Format the lines of the material as a numbered list, from the line with "red triangle: moved 14 px down" up to and including the last line, leaving out blank lines. Leave the pictures out of the list.

[Dataset records]
<<<<

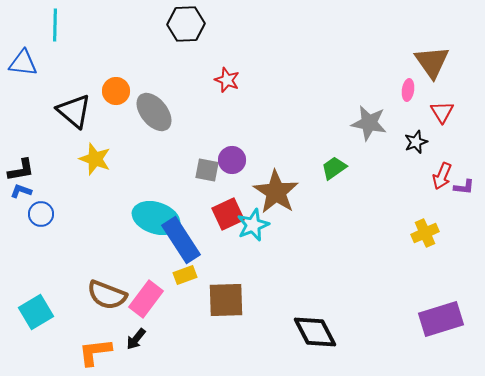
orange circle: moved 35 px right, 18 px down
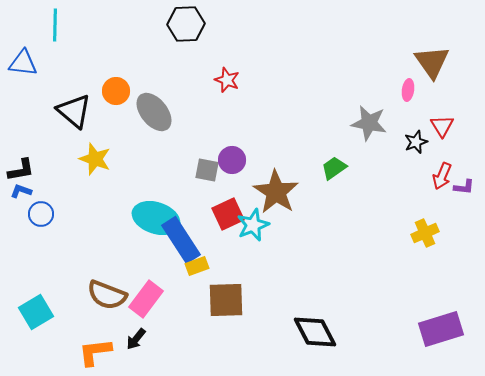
red triangle: moved 14 px down
yellow rectangle: moved 12 px right, 9 px up
purple rectangle: moved 10 px down
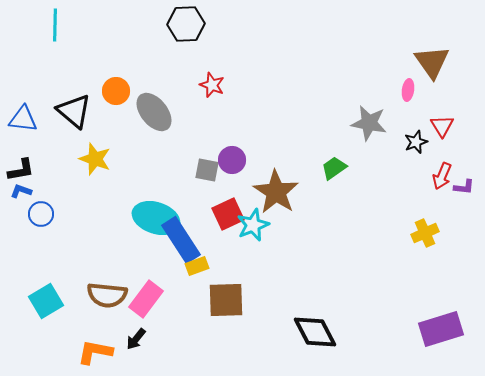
blue triangle: moved 56 px down
red star: moved 15 px left, 5 px down
brown semicircle: rotated 15 degrees counterclockwise
cyan square: moved 10 px right, 11 px up
orange L-shape: rotated 18 degrees clockwise
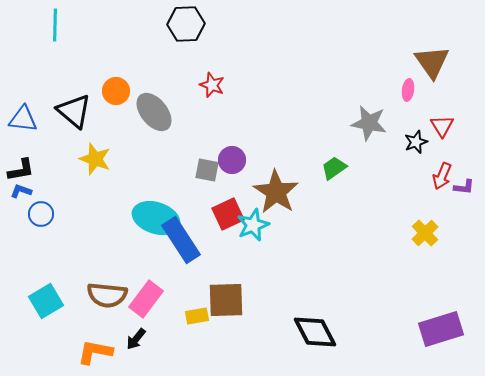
yellow cross: rotated 20 degrees counterclockwise
yellow rectangle: moved 50 px down; rotated 10 degrees clockwise
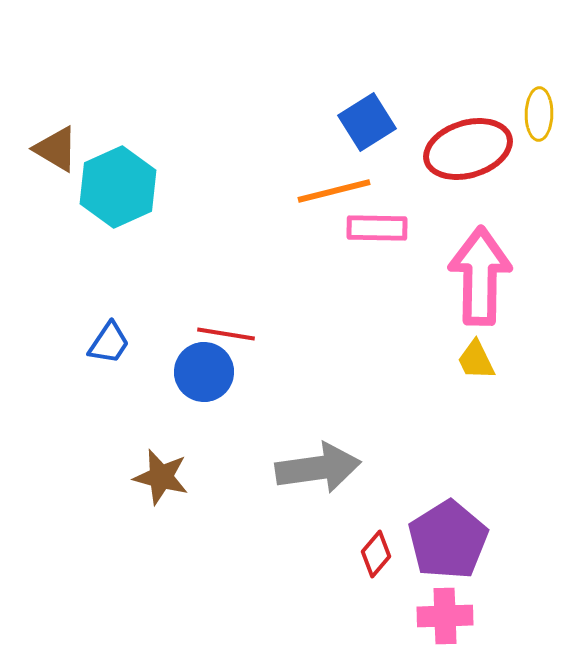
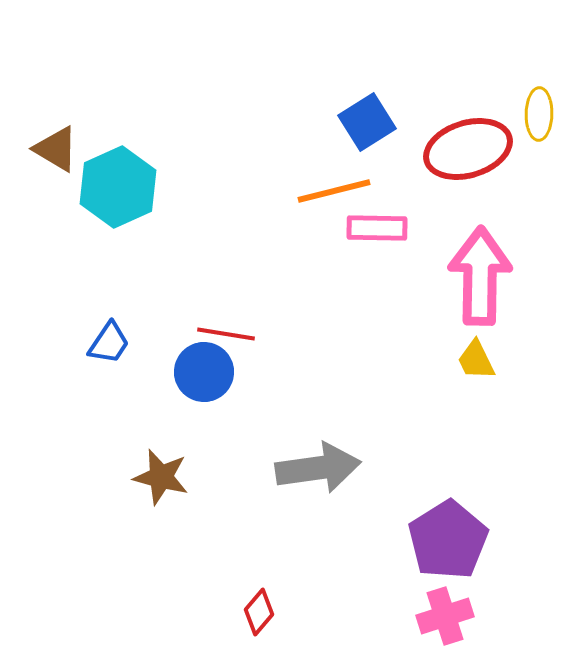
red diamond: moved 117 px left, 58 px down
pink cross: rotated 16 degrees counterclockwise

>>>>

Written response:
1. red triangle: moved 14 px down
2. yellow rectangle: moved 12 px right, 9 px up
3. purple rectangle: moved 10 px down
4. blue triangle: moved 56 px down
5. red star: moved 15 px left, 5 px down
6. brown semicircle: rotated 15 degrees counterclockwise
7. cyan square: moved 10 px right, 11 px up
8. orange L-shape: rotated 18 degrees clockwise
9. yellow cross: rotated 20 degrees counterclockwise
10. yellow rectangle: moved 50 px down; rotated 10 degrees clockwise
11. red diamond: moved 117 px left, 58 px down
12. pink cross: rotated 16 degrees counterclockwise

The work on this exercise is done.